◆ **Instructions to follow**
So that nothing is lost, transcribe each line of the records exactly.

——————————

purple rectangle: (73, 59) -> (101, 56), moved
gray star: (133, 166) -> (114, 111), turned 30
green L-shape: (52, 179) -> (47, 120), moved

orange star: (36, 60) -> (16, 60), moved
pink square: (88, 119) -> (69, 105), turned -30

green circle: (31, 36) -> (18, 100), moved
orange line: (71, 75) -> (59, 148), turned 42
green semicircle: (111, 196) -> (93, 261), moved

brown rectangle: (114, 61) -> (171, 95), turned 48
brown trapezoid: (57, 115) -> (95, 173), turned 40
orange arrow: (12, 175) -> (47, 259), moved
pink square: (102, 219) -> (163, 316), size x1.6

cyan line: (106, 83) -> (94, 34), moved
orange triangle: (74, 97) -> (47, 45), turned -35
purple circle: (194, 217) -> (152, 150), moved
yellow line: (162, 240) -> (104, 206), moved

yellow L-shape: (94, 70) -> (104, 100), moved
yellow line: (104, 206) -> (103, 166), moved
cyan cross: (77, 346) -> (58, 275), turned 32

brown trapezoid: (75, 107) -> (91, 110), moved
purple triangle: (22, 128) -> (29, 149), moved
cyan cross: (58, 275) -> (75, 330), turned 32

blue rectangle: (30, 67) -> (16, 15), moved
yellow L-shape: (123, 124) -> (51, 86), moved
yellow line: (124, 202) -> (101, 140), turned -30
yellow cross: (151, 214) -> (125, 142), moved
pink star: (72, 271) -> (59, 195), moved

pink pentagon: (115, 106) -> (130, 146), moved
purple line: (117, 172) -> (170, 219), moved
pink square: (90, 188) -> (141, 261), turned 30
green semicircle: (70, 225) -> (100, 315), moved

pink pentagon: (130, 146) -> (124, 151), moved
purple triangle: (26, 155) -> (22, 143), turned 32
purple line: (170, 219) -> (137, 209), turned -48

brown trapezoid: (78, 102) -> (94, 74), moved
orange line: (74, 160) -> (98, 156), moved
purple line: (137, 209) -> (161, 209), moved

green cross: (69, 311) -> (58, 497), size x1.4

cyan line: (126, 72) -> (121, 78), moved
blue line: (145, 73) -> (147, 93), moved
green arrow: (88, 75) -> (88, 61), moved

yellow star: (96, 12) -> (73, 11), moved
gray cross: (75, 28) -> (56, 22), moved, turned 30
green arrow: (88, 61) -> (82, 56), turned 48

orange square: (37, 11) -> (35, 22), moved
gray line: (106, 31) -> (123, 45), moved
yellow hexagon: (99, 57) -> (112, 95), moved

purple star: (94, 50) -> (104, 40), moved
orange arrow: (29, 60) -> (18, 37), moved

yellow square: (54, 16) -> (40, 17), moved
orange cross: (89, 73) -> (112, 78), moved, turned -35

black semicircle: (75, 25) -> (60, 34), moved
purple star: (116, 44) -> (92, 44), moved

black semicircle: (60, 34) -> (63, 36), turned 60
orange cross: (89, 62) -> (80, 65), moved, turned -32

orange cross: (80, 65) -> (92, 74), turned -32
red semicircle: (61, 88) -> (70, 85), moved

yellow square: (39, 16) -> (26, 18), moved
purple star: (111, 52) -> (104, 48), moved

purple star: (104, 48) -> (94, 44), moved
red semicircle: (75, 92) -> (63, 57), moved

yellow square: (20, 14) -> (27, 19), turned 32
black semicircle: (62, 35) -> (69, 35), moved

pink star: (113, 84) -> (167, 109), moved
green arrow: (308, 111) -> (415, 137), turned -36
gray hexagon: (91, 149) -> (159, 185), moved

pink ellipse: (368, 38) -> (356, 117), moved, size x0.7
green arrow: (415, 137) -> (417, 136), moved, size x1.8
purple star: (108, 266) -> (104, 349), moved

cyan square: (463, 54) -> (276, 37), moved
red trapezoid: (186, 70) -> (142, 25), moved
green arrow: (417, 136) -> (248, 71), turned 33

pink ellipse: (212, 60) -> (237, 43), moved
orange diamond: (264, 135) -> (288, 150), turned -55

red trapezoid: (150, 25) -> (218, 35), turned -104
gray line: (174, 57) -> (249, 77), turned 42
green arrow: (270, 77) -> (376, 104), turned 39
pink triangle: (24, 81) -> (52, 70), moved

——————————

◆ **Answer space**
purple rectangle: (73, 59) -> (101, 56), moved
gray star: (133, 166) -> (114, 111), turned 30
green L-shape: (52, 179) -> (47, 120), moved

orange star: (36, 60) -> (16, 60), moved
pink square: (88, 119) -> (69, 105), turned -30

green circle: (31, 36) -> (18, 100), moved
orange line: (71, 75) -> (59, 148), turned 42
green semicircle: (111, 196) -> (93, 261), moved

brown rectangle: (114, 61) -> (171, 95), turned 48
brown trapezoid: (57, 115) -> (95, 173), turned 40
orange arrow: (12, 175) -> (47, 259), moved
pink square: (102, 219) -> (163, 316), size x1.6

cyan line: (106, 83) -> (94, 34), moved
orange triangle: (74, 97) -> (47, 45), turned -35
purple circle: (194, 217) -> (152, 150), moved
yellow line: (162, 240) -> (104, 206), moved

yellow L-shape: (94, 70) -> (104, 100), moved
yellow line: (104, 206) -> (103, 166), moved
cyan cross: (77, 346) -> (58, 275), turned 32

brown trapezoid: (75, 107) -> (91, 110), moved
purple triangle: (22, 128) -> (29, 149), moved
cyan cross: (58, 275) -> (75, 330), turned 32

blue rectangle: (30, 67) -> (16, 15), moved
yellow L-shape: (123, 124) -> (51, 86), moved
yellow line: (124, 202) -> (101, 140), turned -30
yellow cross: (151, 214) -> (125, 142), moved
pink star: (72, 271) -> (59, 195), moved

pink pentagon: (115, 106) -> (130, 146), moved
purple line: (117, 172) -> (170, 219), moved
pink square: (90, 188) -> (141, 261), turned 30
green semicircle: (70, 225) -> (100, 315), moved

pink pentagon: (130, 146) -> (124, 151), moved
purple triangle: (26, 155) -> (22, 143), turned 32
purple line: (170, 219) -> (137, 209), turned -48

brown trapezoid: (78, 102) -> (94, 74), moved
orange line: (74, 160) -> (98, 156), moved
purple line: (137, 209) -> (161, 209), moved

green cross: (69, 311) -> (58, 497), size x1.4

cyan line: (126, 72) -> (121, 78), moved
blue line: (145, 73) -> (147, 93), moved
green arrow: (88, 75) -> (88, 61), moved

yellow star: (96, 12) -> (73, 11), moved
gray cross: (75, 28) -> (56, 22), moved, turned 30
green arrow: (88, 61) -> (82, 56), turned 48

orange square: (37, 11) -> (35, 22), moved
gray line: (106, 31) -> (123, 45), moved
yellow hexagon: (99, 57) -> (112, 95), moved

purple star: (94, 50) -> (104, 40), moved
orange arrow: (29, 60) -> (18, 37), moved

yellow square: (54, 16) -> (40, 17), moved
orange cross: (89, 73) -> (112, 78), moved, turned -35

black semicircle: (75, 25) -> (60, 34), moved
purple star: (116, 44) -> (92, 44), moved

black semicircle: (60, 34) -> (63, 36), turned 60
orange cross: (89, 62) -> (80, 65), moved, turned -32

orange cross: (80, 65) -> (92, 74), turned -32
red semicircle: (61, 88) -> (70, 85), moved

yellow square: (39, 16) -> (26, 18), moved
purple star: (111, 52) -> (104, 48), moved

purple star: (104, 48) -> (94, 44), moved
red semicircle: (75, 92) -> (63, 57), moved

yellow square: (20, 14) -> (27, 19), turned 32
black semicircle: (62, 35) -> (69, 35), moved

pink star: (113, 84) -> (167, 109), moved
green arrow: (308, 111) -> (415, 137), turned -36
gray hexagon: (91, 149) -> (159, 185), moved

pink ellipse: (368, 38) -> (356, 117), moved, size x0.7
green arrow: (415, 137) -> (417, 136), moved, size x1.8
purple star: (108, 266) -> (104, 349), moved

cyan square: (463, 54) -> (276, 37), moved
red trapezoid: (186, 70) -> (142, 25), moved
green arrow: (417, 136) -> (248, 71), turned 33

pink ellipse: (212, 60) -> (237, 43), moved
orange diamond: (264, 135) -> (288, 150), turned -55

red trapezoid: (150, 25) -> (218, 35), turned -104
gray line: (174, 57) -> (249, 77), turned 42
green arrow: (270, 77) -> (376, 104), turned 39
pink triangle: (24, 81) -> (52, 70), moved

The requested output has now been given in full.